▶ [WHAT IS EXPECTED] In the listing that follows, count each line containing the string "bottom" and report only the count.

▶ [MATERIALS PROVIDED]
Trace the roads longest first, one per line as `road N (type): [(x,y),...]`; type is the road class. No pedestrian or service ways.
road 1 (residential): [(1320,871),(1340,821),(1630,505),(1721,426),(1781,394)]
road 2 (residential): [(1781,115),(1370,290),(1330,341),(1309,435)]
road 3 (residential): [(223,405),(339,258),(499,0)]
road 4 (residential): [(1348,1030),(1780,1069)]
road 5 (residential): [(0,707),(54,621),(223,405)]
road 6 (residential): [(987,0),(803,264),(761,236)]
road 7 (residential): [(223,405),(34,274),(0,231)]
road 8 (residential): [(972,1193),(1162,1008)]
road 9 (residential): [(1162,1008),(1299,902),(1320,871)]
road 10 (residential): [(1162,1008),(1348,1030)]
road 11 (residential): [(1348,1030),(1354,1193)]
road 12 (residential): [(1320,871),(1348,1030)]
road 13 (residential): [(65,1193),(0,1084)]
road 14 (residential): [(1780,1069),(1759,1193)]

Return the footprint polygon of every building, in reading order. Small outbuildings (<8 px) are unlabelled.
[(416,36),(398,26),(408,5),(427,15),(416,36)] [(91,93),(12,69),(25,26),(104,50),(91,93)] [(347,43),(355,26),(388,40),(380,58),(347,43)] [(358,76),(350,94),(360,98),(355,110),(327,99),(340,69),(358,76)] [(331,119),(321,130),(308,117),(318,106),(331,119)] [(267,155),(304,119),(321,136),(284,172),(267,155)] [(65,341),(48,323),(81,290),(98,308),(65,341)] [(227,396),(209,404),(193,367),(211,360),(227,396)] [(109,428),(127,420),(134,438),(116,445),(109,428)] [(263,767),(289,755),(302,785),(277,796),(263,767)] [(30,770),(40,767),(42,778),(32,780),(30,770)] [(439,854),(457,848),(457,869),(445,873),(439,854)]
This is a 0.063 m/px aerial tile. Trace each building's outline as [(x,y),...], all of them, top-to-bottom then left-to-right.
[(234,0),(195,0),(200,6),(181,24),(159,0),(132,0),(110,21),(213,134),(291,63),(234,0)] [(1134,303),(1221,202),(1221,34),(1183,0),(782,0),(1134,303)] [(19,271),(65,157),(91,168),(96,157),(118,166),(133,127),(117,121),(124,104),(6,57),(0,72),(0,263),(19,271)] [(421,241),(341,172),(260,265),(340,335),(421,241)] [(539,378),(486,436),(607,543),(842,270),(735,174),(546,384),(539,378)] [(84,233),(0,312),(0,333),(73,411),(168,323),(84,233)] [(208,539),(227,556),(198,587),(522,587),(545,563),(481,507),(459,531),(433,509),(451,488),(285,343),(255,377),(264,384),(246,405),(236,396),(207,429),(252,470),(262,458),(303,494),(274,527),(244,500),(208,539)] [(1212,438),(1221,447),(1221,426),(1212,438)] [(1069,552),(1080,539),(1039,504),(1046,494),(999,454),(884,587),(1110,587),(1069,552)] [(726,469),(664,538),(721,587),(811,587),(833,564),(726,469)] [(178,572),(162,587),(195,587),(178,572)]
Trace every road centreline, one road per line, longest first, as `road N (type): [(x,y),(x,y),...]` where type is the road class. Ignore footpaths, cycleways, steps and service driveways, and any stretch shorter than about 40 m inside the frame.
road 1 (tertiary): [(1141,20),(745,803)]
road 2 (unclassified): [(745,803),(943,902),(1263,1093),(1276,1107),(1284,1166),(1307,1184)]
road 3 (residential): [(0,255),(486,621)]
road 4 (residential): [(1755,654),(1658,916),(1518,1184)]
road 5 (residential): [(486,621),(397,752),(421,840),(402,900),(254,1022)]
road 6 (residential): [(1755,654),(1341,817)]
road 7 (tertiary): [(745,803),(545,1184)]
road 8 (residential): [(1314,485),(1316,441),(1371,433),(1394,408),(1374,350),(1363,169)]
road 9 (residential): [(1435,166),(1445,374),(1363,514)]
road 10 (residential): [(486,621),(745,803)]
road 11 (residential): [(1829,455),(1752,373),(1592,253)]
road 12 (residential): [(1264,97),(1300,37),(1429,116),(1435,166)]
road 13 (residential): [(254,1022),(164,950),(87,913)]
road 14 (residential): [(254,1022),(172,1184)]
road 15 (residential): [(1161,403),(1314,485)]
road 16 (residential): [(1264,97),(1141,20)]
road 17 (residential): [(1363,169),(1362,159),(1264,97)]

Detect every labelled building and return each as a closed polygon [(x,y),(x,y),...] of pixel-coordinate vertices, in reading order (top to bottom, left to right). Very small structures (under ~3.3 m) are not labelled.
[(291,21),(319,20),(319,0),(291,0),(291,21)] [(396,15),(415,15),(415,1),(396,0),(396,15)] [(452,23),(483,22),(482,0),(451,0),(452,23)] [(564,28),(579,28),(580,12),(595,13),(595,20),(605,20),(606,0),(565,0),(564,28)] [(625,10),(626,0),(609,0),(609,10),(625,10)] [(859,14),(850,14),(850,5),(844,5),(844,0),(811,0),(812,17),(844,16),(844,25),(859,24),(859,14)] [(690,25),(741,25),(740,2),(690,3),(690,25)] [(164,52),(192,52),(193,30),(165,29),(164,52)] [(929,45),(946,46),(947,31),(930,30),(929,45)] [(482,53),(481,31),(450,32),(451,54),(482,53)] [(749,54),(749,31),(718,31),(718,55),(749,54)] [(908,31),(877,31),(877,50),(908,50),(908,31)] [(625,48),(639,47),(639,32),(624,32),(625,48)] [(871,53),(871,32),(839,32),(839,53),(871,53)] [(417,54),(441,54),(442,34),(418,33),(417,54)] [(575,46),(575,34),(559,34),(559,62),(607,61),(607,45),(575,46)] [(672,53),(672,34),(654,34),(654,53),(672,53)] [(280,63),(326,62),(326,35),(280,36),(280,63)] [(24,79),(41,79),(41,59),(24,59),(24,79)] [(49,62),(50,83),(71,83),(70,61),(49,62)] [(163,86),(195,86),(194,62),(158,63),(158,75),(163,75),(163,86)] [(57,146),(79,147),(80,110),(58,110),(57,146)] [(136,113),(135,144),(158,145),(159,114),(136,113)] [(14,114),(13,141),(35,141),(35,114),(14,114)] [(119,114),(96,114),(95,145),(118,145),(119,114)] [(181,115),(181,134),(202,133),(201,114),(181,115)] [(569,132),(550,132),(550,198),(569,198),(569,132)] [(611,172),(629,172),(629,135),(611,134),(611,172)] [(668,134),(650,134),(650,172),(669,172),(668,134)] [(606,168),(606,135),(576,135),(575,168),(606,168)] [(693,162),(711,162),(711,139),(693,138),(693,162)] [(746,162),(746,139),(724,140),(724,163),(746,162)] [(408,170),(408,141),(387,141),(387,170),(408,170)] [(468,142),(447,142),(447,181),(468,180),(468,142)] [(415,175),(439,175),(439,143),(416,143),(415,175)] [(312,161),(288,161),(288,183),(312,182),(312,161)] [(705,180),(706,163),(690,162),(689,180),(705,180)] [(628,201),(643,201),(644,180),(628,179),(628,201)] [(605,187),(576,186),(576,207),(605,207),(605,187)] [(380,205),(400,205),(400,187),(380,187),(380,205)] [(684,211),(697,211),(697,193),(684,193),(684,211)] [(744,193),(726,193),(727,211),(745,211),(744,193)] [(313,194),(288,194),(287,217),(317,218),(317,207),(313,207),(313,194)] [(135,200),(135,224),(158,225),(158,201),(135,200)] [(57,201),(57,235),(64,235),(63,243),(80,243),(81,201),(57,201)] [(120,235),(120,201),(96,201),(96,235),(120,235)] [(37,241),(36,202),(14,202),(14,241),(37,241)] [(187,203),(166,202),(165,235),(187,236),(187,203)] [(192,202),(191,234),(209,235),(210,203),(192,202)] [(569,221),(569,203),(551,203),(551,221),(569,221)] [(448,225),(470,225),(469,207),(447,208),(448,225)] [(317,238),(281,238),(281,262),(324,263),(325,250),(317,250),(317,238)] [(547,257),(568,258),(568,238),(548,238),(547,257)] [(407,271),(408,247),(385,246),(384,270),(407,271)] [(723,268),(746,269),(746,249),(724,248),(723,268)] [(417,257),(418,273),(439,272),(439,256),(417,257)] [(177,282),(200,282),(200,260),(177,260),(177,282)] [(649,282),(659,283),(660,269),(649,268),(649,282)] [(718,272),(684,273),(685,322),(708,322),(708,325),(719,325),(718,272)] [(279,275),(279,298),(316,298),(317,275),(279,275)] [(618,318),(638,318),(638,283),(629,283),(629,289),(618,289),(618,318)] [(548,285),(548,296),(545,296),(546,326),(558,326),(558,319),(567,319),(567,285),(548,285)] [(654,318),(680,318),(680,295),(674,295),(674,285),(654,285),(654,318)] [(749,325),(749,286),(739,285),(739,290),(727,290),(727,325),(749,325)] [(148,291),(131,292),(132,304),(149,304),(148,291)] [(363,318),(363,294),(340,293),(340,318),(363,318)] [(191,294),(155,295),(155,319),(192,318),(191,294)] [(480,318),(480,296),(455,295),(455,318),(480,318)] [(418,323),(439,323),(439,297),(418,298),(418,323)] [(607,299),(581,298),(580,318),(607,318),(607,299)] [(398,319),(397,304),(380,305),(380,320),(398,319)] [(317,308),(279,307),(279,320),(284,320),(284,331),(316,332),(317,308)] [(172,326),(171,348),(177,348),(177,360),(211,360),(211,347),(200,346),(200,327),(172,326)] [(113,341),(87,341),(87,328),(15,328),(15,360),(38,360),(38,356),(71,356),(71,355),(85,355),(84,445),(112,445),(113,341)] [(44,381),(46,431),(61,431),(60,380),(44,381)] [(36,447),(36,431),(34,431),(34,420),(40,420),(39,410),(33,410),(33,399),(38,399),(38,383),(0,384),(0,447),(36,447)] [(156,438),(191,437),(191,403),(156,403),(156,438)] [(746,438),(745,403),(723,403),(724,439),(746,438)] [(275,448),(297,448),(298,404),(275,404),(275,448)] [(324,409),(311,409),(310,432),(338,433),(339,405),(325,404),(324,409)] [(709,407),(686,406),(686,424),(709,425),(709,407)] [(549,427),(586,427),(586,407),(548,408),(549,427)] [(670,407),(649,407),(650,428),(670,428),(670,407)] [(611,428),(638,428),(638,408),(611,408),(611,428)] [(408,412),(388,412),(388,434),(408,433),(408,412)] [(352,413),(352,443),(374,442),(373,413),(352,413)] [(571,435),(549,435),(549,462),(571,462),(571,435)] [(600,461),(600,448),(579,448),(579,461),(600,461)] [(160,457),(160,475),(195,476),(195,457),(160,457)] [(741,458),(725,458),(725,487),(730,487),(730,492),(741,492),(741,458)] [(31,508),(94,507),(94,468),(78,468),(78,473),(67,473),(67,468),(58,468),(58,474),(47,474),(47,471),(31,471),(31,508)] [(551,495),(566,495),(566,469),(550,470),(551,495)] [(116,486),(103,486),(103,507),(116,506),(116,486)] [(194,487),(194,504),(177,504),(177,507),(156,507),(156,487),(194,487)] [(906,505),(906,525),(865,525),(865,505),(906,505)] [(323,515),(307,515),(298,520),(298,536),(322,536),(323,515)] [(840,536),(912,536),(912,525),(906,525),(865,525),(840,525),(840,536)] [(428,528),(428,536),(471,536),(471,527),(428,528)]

▶ [RESPONSE BOX] 2